Before-and-after scene images:
# # # # #

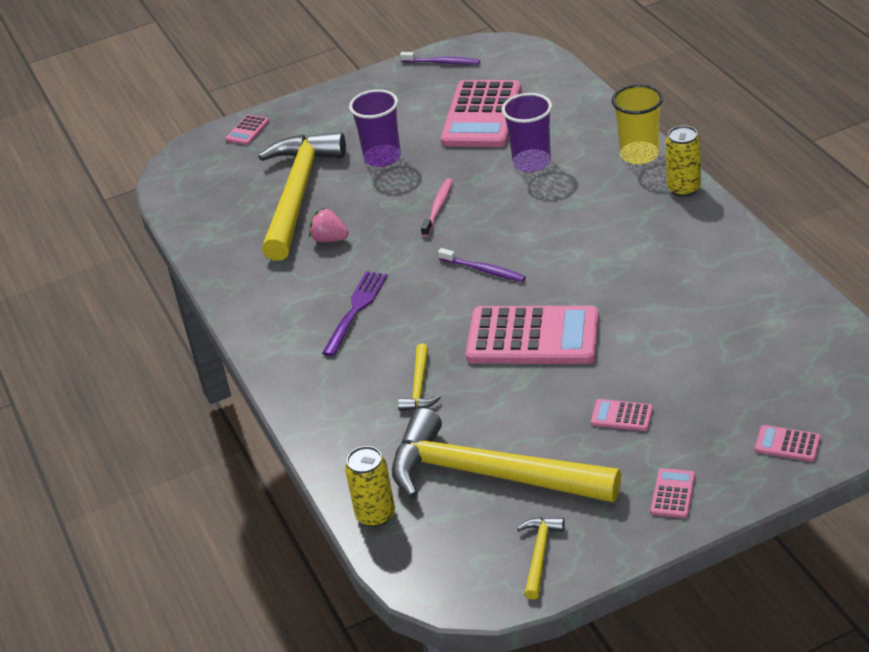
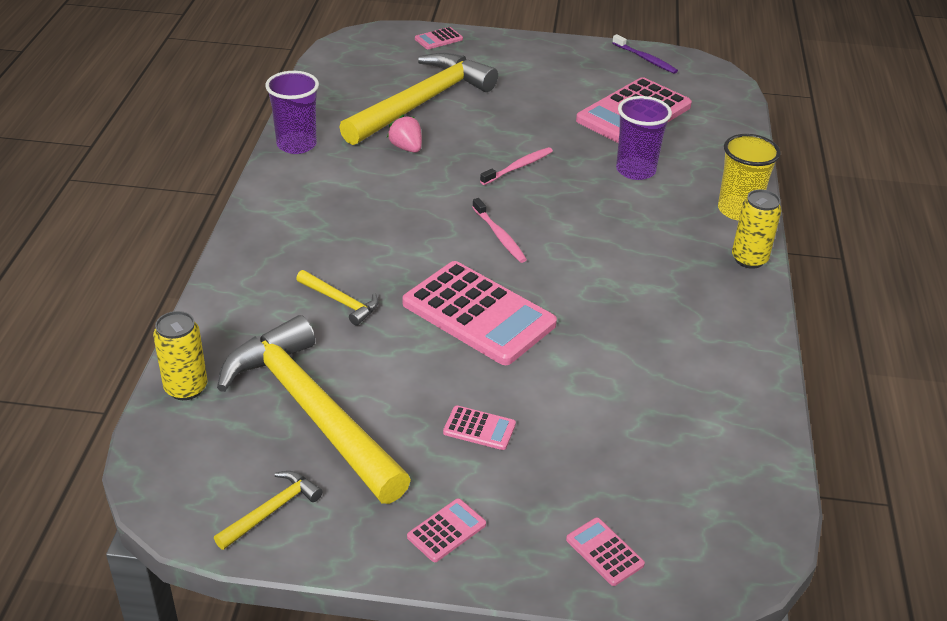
camera: 25 degrees right, 0 degrees up
(356, 310) = (362, 213): purple fork -> none
(382, 157) = (517, 107): purple cup -> purple cup (296, 144)
(419, 387) = (341, 302): yellow hammer -> yellow hammer turned 90 degrees counterclockwise
(484, 270) = (499, 236): purple toothbrush -> pink toothbrush
(622, 416) = (479, 428): pink calculator -> pink calculator turned 150 degrees clockwise

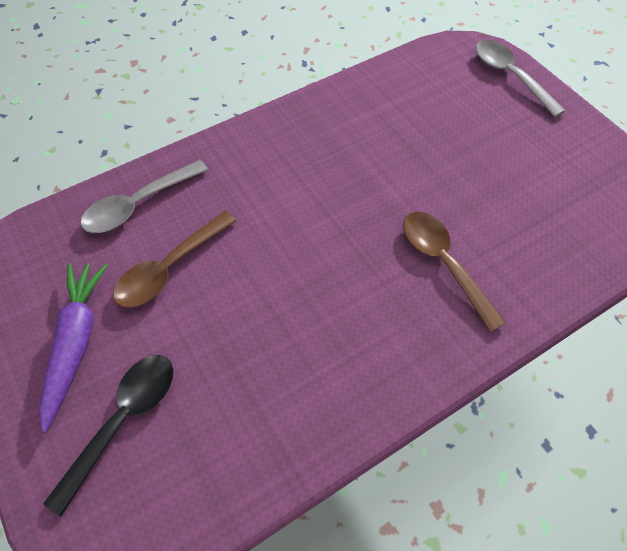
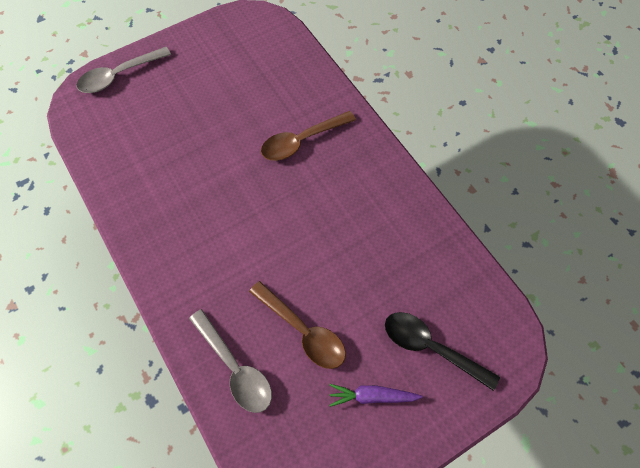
camera: 90 degrees left, 5 degrees up
(76, 342) = (372, 396): purple carrot -> purple carrot, size x0.65

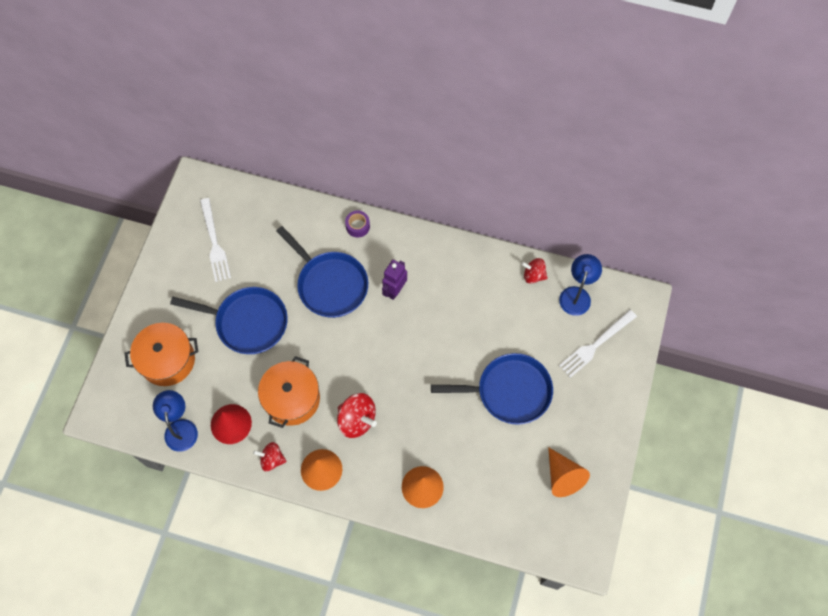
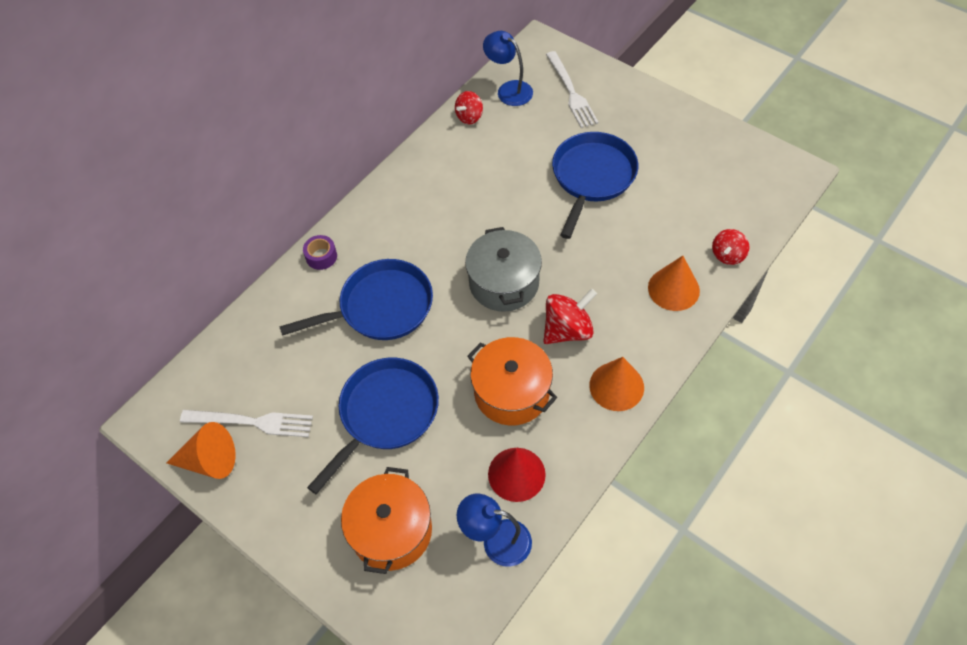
camera: 65 degrees left, 10 degrees down
(272, 459) = (583, 438): red spinning top -> red spinning top (727, 255)
(381, 360) = (504, 283): none -> grey pot
(395, 290) = (422, 244): purple robot -> none
(563, 476) = (704, 162): orange cone -> orange cone (209, 460)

# # # # #

Each line in the data above either holds "left" or does not. State how many do, as a bare number.

▶ _Answer for this exercise_:
2